## Task goal
Please lay out every line of the entries below as a numbered list, leaving out any blank lines.

## Extracted records
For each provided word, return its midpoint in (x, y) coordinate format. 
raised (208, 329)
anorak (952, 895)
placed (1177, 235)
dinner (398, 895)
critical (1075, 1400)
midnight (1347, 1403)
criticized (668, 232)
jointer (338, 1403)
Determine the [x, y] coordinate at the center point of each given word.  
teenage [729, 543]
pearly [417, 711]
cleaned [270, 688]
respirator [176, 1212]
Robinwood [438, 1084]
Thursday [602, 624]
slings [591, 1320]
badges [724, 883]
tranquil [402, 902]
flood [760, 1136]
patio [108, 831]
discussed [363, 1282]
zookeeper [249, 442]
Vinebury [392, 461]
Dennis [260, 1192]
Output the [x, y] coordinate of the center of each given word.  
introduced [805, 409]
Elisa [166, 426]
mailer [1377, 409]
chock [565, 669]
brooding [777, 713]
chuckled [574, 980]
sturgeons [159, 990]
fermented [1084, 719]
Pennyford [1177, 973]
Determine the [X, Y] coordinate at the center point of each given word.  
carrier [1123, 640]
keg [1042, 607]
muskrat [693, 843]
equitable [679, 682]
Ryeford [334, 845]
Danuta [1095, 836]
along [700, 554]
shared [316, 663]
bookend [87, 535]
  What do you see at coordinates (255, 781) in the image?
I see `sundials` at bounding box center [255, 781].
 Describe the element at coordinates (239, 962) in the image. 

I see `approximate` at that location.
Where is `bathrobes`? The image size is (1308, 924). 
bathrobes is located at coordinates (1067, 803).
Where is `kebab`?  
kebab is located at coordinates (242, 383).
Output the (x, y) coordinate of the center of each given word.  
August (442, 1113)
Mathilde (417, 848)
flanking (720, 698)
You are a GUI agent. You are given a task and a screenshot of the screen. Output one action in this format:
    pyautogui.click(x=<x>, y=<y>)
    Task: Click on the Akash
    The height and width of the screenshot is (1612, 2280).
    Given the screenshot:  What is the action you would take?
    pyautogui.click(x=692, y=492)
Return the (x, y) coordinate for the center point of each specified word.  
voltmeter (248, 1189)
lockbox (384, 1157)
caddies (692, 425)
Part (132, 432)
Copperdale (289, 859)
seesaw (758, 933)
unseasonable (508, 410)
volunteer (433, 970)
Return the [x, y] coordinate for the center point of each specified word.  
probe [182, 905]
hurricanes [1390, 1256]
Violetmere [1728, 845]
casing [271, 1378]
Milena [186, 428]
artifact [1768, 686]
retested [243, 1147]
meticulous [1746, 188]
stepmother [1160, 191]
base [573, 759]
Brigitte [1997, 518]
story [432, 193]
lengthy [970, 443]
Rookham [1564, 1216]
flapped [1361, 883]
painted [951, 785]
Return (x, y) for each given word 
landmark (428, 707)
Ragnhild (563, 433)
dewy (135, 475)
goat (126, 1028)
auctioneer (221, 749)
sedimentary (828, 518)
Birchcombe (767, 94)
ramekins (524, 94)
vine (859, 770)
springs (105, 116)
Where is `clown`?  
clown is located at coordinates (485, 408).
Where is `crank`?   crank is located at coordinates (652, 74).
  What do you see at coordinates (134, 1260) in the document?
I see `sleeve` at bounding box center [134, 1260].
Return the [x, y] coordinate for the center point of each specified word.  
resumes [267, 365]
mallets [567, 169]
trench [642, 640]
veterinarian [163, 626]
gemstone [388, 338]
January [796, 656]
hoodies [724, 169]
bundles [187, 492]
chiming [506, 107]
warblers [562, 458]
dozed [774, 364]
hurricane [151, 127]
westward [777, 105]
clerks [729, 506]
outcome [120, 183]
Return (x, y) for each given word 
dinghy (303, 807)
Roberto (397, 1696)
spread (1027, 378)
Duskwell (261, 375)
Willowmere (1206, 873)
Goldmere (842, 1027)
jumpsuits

## Task answer
1. For each provided word, return its midpoint in (x, y) coordinate format. 
2. raised (208, 329)
3. anorak (952, 895)
4. placed (1177, 235)
5. dinner (398, 895)
6. critical (1075, 1400)
7. midnight (1347, 1403)
8. criticized (668, 232)
9. jointer (338, 1403)
10. Determine the [x, y] coordinate at the center point of each given word.  
11. teenage [729, 543]
12. pearly [417, 711]
13. cleaned [270, 688]
14. respirator [176, 1212]
15. Robinwood [438, 1084]
16. Thursday [602, 624]
17. slings [591, 1320]
18. badges [724, 883]
19. tranquil [402, 902]
20. flood [760, 1136]
21. patio [108, 831]
22. discussed [363, 1282]
23. zookeeper [249, 442]
24. Vinebury [392, 461]
25. Dennis [260, 1192]
26. Output the [x, y] coordinate of the center of each given word.  
27. introduced [805, 409]
28. Elisa [166, 426]
29. mailer [1377, 409]
30. chock [565, 669]
31. brooding [777, 713]
32. chuckled [574, 980]
33. sturgeons [159, 990]
34. fermented [1084, 719]
35. Pennyford [1177, 973]
36. Determine the [X, Y] coordinate at the center point of each given word.  
37. carrier [1123, 640]
38. keg [1042, 607]
39. muskrat [693, 843]
40. equitable [679, 682]
41. Ryeford [334, 845]
42. Danuta [1095, 836]
43. along [700, 554]
44. shared [316, 663]
45. bookend [87, 535]
46.   What do you see at coordinates (255, 781) in the image?
47. I see `sundials` at bounding box center [255, 781].
48.  Describe the element at coordinates (239, 962) in the image. 
49. I see `approximate` at that location.
50. Where is `bathrobes`? The image size is (1308, 924). 
51. bathrobes is located at coordinates (1067, 803).
52. Where is `kebab`?  
53. kebab is located at coordinates (242, 383).
54. Output the (x, y) coordinate of the center of each given word.  
55. August (442, 1113)
56. Mathilde (417, 848)
57. flanking (720, 698)
58. You are a GUI agent. You are given a task and a screenshot of the screen. Output one action in this format:
59.     pyautogui.click(x=<x>, y=<y>)
60.     Task: Click on the Akash
61.     The height and width of the screenshot is (1612, 2280).
62.     Given the screenshot:  What is the action you would take?
63.     pyautogui.click(x=692, y=492)
64. Return the (x, y) coordinate for the center point of each specified word.  
65. voltmeter (248, 1189)
66. lockbox (384, 1157)
67. caddies (692, 425)
68. Part (132, 432)
69. Copperdale (289, 859)
70. seesaw (758, 933)
71. unseasonable (508, 410)
72. volunteer (433, 970)
73. Return the [x, y] coordinate for the center point of each specified word.  
74. probe [182, 905]
75. hurricanes [1390, 1256]
76. Violetmere [1728, 845]
77. casing [271, 1378]
78. Milena [186, 428]
79. artifact [1768, 686]
80. retested [243, 1147]
81. meticulous [1746, 188]
82. stepmother [1160, 191]
83. base [573, 759]
84. Brigitte [1997, 518]
85. story [432, 193]
86. lengthy [970, 443]
87. Rookham [1564, 1216]
88. flapped [1361, 883]
89. painted [951, 785]
90. Return (x, y) for each given word 
91. landmark (428, 707)
92. Ragnhild (563, 433)
93. dewy (135, 475)
94. goat (126, 1028)
95. auctioneer (221, 749)
96. sedimentary (828, 518)
97. Birchcombe (767, 94)
98. ramekins (524, 94)
99. vine (859, 770)
100. springs (105, 116)
101. Where is `clown`?  
102. clown is located at coordinates (485, 408).
103. Where is `crank`?   crank is located at coordinates (652, 74).
104.   What do you see at coordinates (134, 1260) in the document?
105. I see `sleeve` at bounding box center [134, 1260].
106. Return the [x, y] coordinate for the center point of each specified word.  
107. resumes [267, 365]
108. mallets [567, 169]
109. trench [642, 640]
110. veterinarian [163, 626]
111. gemstone [388, 338]
112. January [796, 656]
113. hoodies [724, 169]
114. bundles [187, 492]
115. chiming [506, 107]
116. warblers [562, 458]
117. dozed [774, 364]
118. hurricane [151, 127]
119. westward [777, 105]
120. clerks [729, 506]
121. outcome [120, 183]
122. Return (x, y) for each given word 
123. dinghy (303, 807)
124. Roberto (397, 1696)
125. spread (1027, 378)
126. Duskwell (261, 375)
127. Willowmere (1206, 873)
128. Goldmere (842, 1027)
129. jumpsuits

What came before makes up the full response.